• [What is needed]
Reproduce the data word for word, keeping every line complete.

• [Items listed in a dataset]

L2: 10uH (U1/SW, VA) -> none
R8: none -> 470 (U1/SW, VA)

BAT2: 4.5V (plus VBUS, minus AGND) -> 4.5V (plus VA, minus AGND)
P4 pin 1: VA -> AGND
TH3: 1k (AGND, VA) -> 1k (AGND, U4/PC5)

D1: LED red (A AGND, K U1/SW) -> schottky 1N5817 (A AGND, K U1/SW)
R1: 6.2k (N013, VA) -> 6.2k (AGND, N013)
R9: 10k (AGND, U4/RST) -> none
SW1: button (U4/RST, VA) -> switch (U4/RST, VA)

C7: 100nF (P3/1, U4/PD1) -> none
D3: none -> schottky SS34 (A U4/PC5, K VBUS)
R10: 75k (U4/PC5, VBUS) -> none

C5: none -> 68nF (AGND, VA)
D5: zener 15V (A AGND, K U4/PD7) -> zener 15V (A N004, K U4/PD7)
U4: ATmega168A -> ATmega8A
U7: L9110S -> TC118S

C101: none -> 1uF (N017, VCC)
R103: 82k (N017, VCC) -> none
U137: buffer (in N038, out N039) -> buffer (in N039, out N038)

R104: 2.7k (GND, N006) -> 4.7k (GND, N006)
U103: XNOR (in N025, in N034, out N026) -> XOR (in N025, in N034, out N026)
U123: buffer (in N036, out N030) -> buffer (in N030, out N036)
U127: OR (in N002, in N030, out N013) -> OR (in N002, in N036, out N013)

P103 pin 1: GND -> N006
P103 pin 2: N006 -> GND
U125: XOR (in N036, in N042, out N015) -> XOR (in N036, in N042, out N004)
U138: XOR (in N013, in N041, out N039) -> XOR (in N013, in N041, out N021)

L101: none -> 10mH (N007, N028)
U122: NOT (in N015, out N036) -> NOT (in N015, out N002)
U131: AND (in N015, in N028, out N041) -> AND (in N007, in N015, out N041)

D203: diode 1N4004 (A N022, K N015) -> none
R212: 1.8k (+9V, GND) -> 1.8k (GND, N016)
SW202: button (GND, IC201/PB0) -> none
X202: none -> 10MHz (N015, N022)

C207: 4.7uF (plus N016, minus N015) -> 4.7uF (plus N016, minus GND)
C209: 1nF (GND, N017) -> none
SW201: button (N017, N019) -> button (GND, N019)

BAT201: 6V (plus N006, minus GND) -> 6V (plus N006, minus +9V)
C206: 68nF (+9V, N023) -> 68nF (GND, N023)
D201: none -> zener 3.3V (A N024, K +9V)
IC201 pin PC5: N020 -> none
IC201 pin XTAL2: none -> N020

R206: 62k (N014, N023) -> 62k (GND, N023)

• [Result below]
L2: 10uH (U1/SW, VA) -> none
R8: none -> 470 (U1/SW, VA)

BAT2: 4.5V (plus VBUS, minus AGND) -> 4.5V (plus VA, minus AGND)
P4 pin 1: VA -> AGND
TH3: 1k (AGND, VA) -> 1k (AGND, U4/PC5)

D1: LED red (A AGND, K U1/SW) -> schottky 1N5817 (A AGND, K U1/SW)
R1: 6.2k (N013, VA) -> 6.2k (AGND, N013)
R9: 10k (AGND, U4/RST) -> none
SW1: button (U4/RST, VA) -> switch (U4/RST, VA)

C7: 100nF (P3/1, U4/PD1) -> none
D3: none -> schottky SS34 (A U4/PC5, K VBUS)
R10: 75k (U4/PC5, VBUS) -> none

C5: none -> 68nF (AGND, VA)
D5: zener 15V (A AGND, K U4/PD7) -> zener 15V (A N004, K U4/PD7)
U4: ATmega168A -> ATmega8A
U7: L9110S -> TC118S

C101: none -> 1uF (N017, VCC)
R103: 82k (N017, VCC) -> none
U137: buffer (in N038, out N039) -> buffer (in N039, out N038)

R104: 2.7k (GND, N006) -> 4.7k (GND, N006)
U103: XNOR (in N025, in N034, out N026) -> XOR (in N025, in N034, out N026)
U123: buffer (in N036, out N030) -> buffer (in N030, out N036)
U127: OR (in N002, in N030, out N013) -> OR (in N002, in N036, out N013)

P103 pin 1: GND -> N006
P103 pin 2: N006 -> GND
U125: XOR (in N036, in N042, out N015) -> XOR (in N036, in N042, out N004)
U138: XOR (in N013, in N041, out N039) -> XOR (in N013, in N041, out N021)

L101: none -> 10mH (N007, N028)
U122: NOT (in N015, out N036) -> NOT (in N015, out N002)
U131: AND (in N015, in N028, out N041) -> AND (in N007, in N015, out N041)

D203: diode 1N4004 (A N022, K N015) -> none
R212: 1.8k (+9V, GND) -> 1.8k (GND, N016)
SW202: button (GND, IC201/PB0) -> none
X202: none -> 10MHz (N015, N022)

C207: 4.7uF (plus N016, minus N015) -> 4.7uF (plus N016, minus GND)
C209: 1nF (GND, N017) -> none
SW201: button (N017, N019) -> button (GND, N019)

BAT201: 6V (plus N006, minus GND) -> 6V (plus N006, minus +9V)
C206: 68nF (+9V, N023) -> 68nF (GND, N023)
D201: none -> zener 3.3V (A N024, K +9V)
IC201 pin PC5: N020 -> none
IC201 pin XTAL2: none -> N020

R206: 62k (N014, N023) -> 62k (GND, N023)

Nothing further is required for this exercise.